[THE TASK]:
Repeat the data that follows exactly, starting at the line with "(514, 324) = (714, 280): pink" and ending at the line with "(836, 337) = (323, 197): turquoise", and leave out every picture.

Data excerpts:

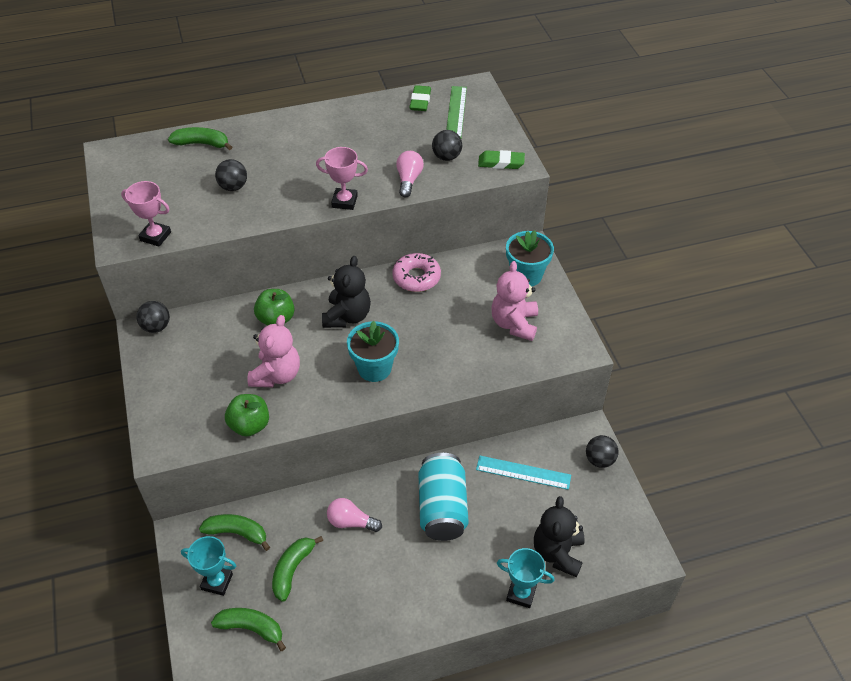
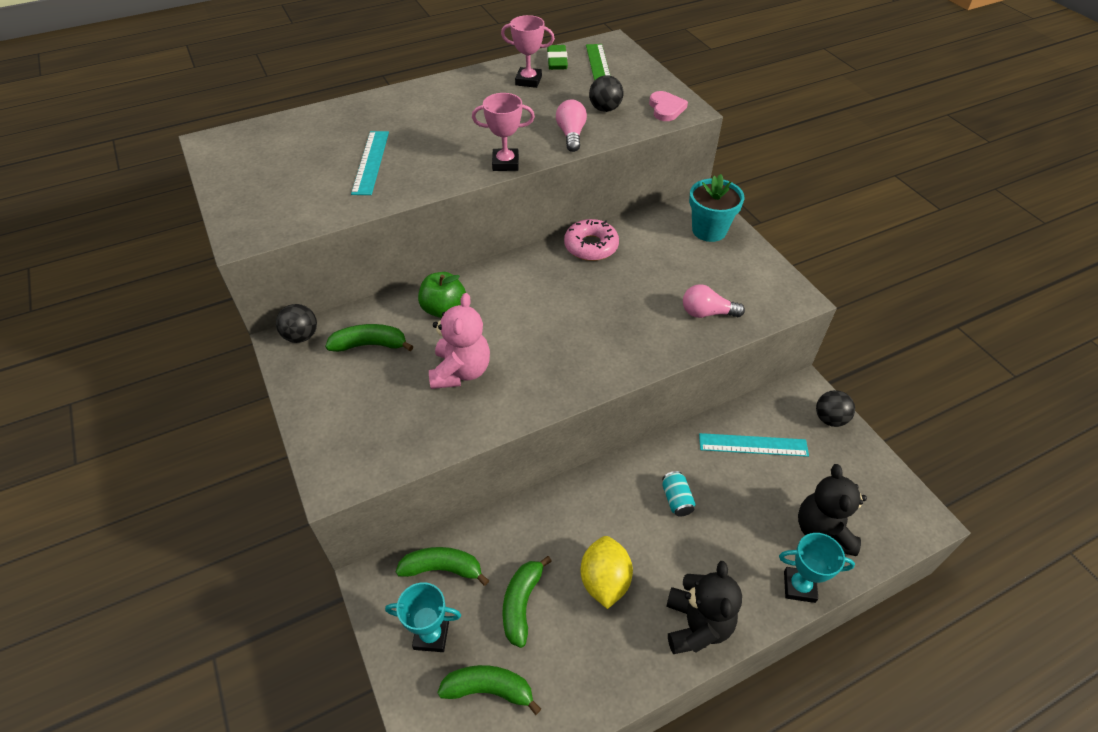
camera: 10 degrees left, 0 degrees up
(155, 236) = (287, 223): pink trophy -> pink trophy (528, 81)
(202, 144) = (322, 123): green banana -> green banana (370, 345)
(233, 187) = (370, 162): black ball -> turquoise ruler
(250, 425) = (443, 435): green apple -> none
(347, 316) = (525, 296): black teddy bear -> black teddy bear (696, 625)
(351, 522) = (576, 533): pink light bulb -> pink light bulb (707, 313)
(363, 563) = (604, 581): none -> yellow lemon
(374, 368) = (574, 348): turquoise flower pot -> none
(442, 508) = (676, 499): turquoise can -> turquoise can, size x0.44
(501, 163) = (666, 108): green eraser -> pink heart
(514, 324) = (714, 280): pink teddy bear -> none

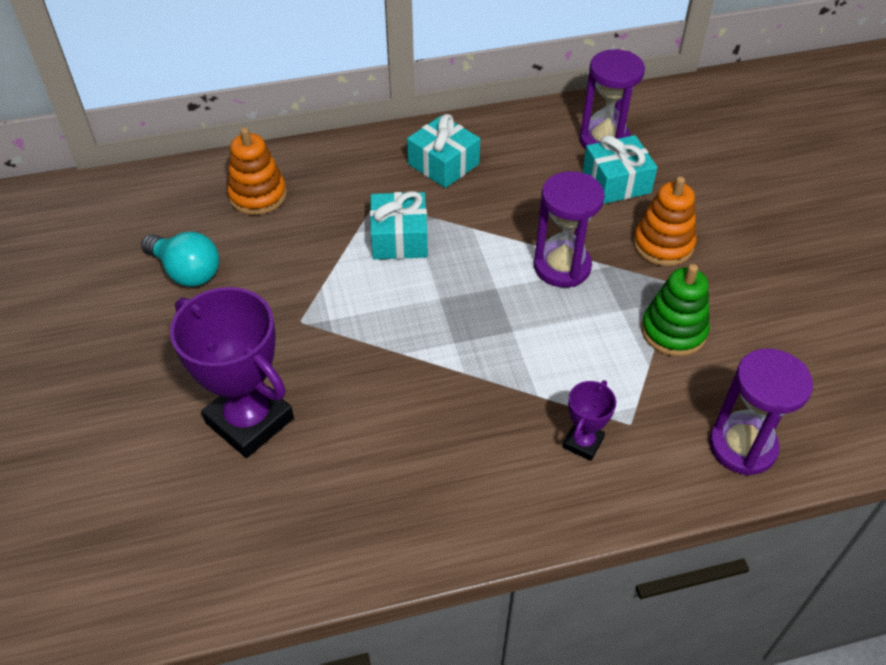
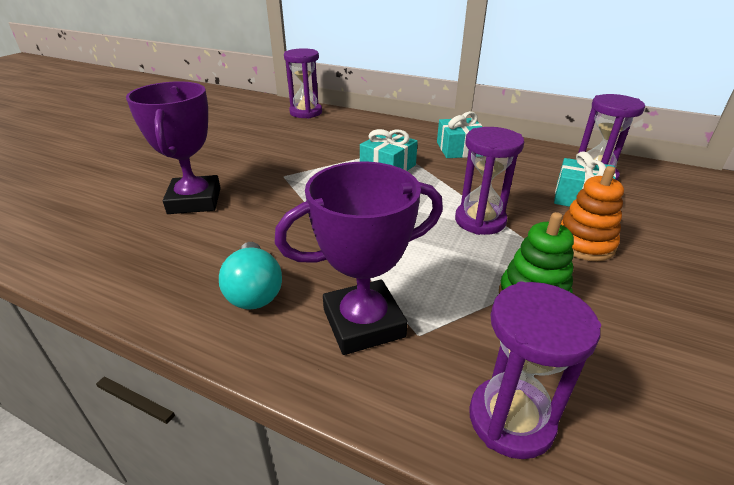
camera: 40 degrees right, 15 degrees down
(176, 188) = (306, 112): none -> purple hourglass
(187, 272) = (263, 138): turquoise light bulb -> turquoise light bulb (254, 291)
(258, 195) = (338, 127): orange stacking toy -> none
(583, 442) = (363, 323): purple trophy -> purple trophy, size x2.05

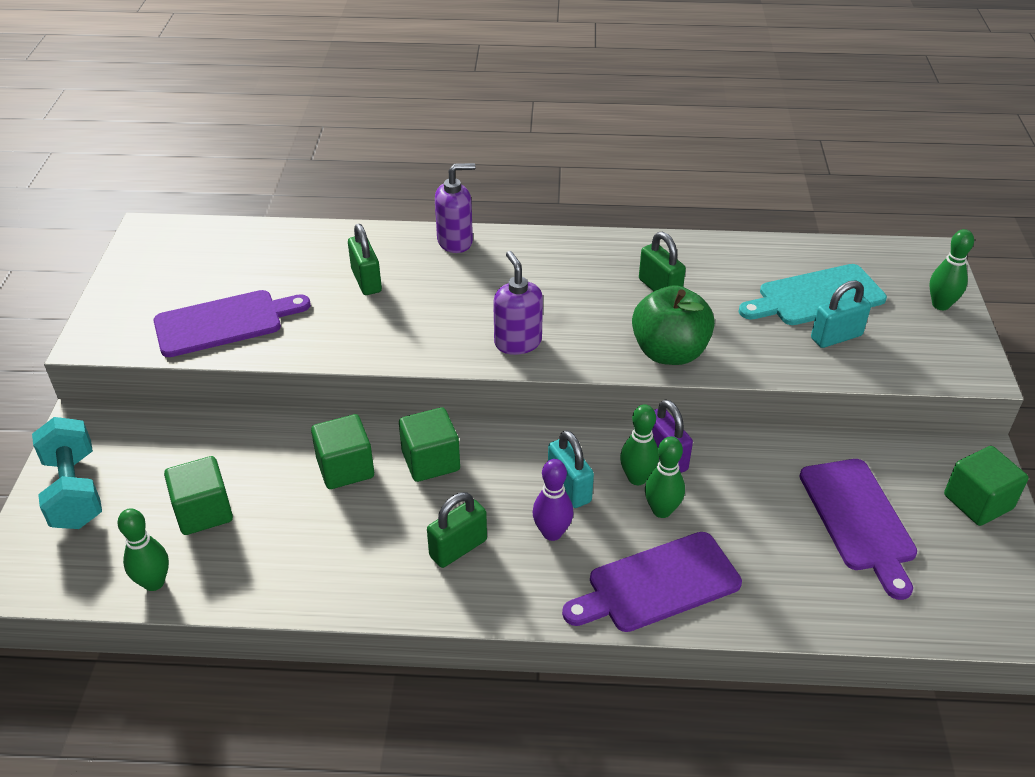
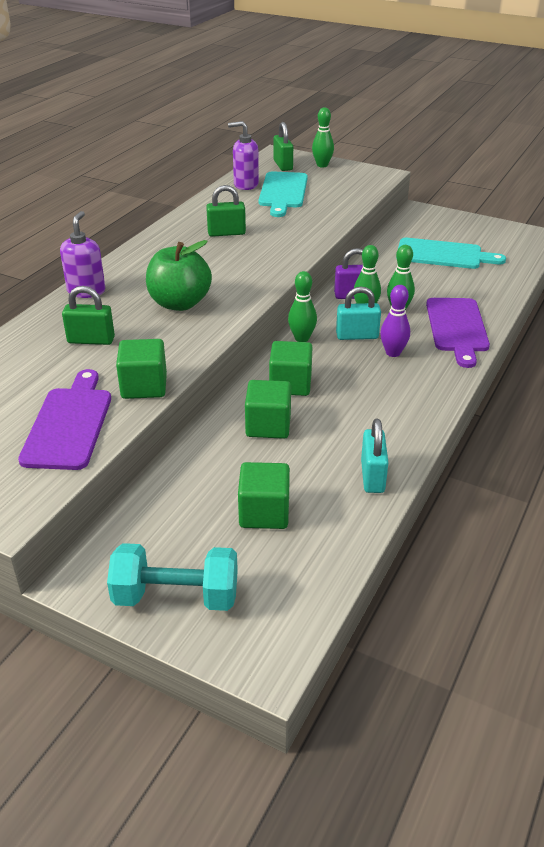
camera: 65 degrees left, 5 degrees down
(154, 582) = (329, 557): green bowling pin -> green bowling pin (302, 338)
(458, 548) = (384, 393): green padlock -> green padlock (283, 165)
(517, 342) = (232, 294): purple soap dispenser -> purple soap dispenser (245, 185)
(669, 352) = (292, 247): green apple -> green apple (179, 303)
(836, 337) = (323, 197): turquoise padlock -> turquoise padlock (372, 476)
(858, 519) = (443, 255): purple cutting board -> turquoise cutting board
(977, 502) = (450, 221): green cube -> green cube (144, 386)

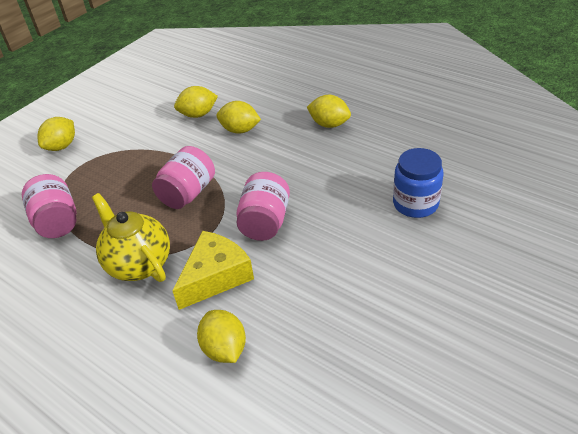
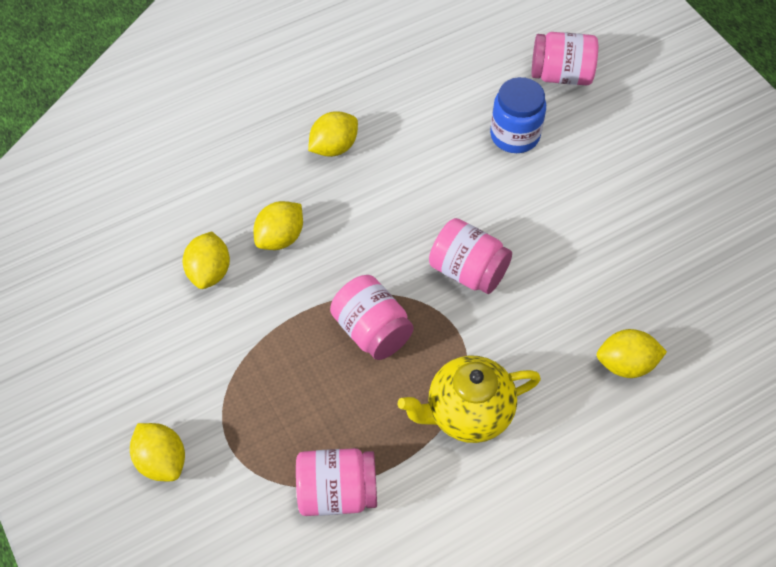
camera: 70 degrees left, 15 degrees up
(215, 277) = (526, 343): yellow cheese -> none
(506, 209) = (561, 75): none -> pink jar

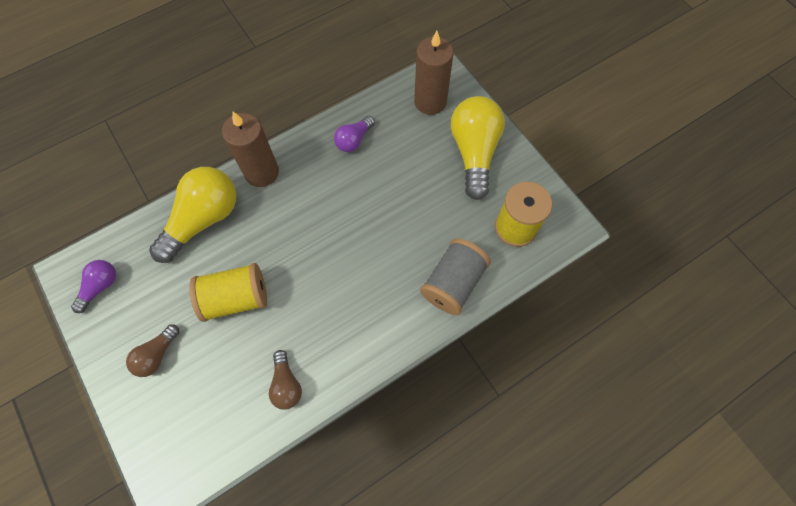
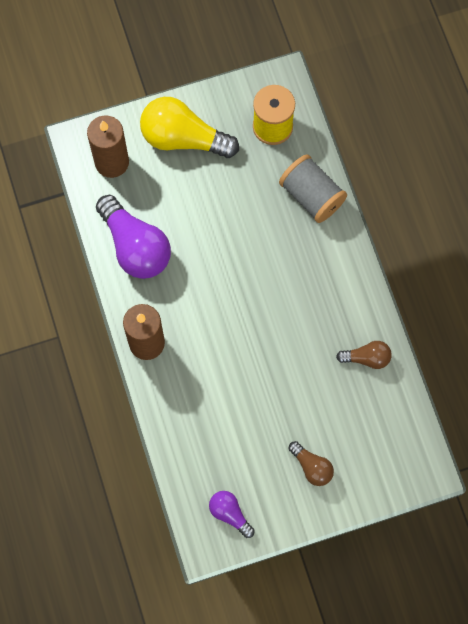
camera: 75 degrees left, 5 degrees up
(203, 219) = (184, 407): yellow light bulb -> none
(236, 298) = (275, 388): yellow spool -> none
(354, 140) = (135, 246): purple light bulb -> purple light bulb, size x1.95

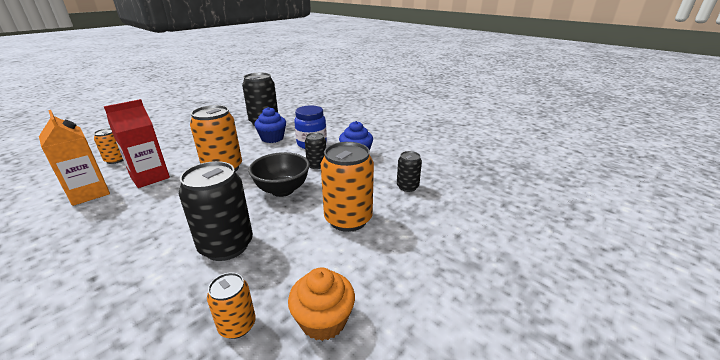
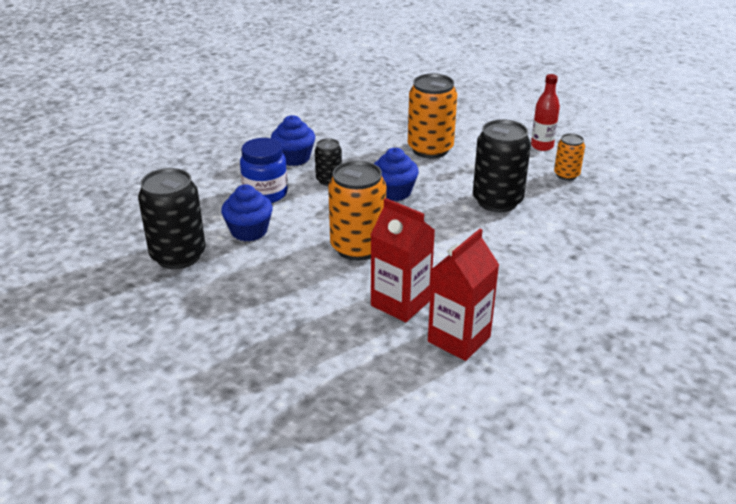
camera: 100 degrees left, 5 degrees up
(89, 193) = (459, 339): orange carton -> red carton
(115, 160) = (360, 368): orange can -> none
(282, 190) = (394, 192): black bowl -> blue cupcake
(323, 320) = (542, 146): orange cupcake -> red bottle
(407, 187) = (362, 124): black can -> none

[WRITTEN ANSWER]:
(514, 324) = (714, 280): pink teddy bear -> none

camera: 40 degrees right, 15 degrees down
(176, 188) = (306, 112): none -> purple hourglass
(187, 272) = (263, 138): turquoise light bulb -> turquoise light bulb (254, 291)
(258, 195) = (338, 127): orange stacking toy -> none
(583, 442) = (363, 323): purple trophy -> purple trophy, size x2.05

camera: 65 degrees left, 5 degrees down
(154, 582) = (329, 557): green bowling pin -> green bowling pin (302, 338)
(458, 548) = (384, 393): green padlock -> green padlock (283, 165)
(517, 342) = (232, 294): purple soap dispenser -> purple soap dispenser (245, 185)
(669, 352) = (292, 247): green apple -> green apple (179, 303)
(836, 337) = (323, 197): turquoise padlock -> turquoise padlock (372, 476)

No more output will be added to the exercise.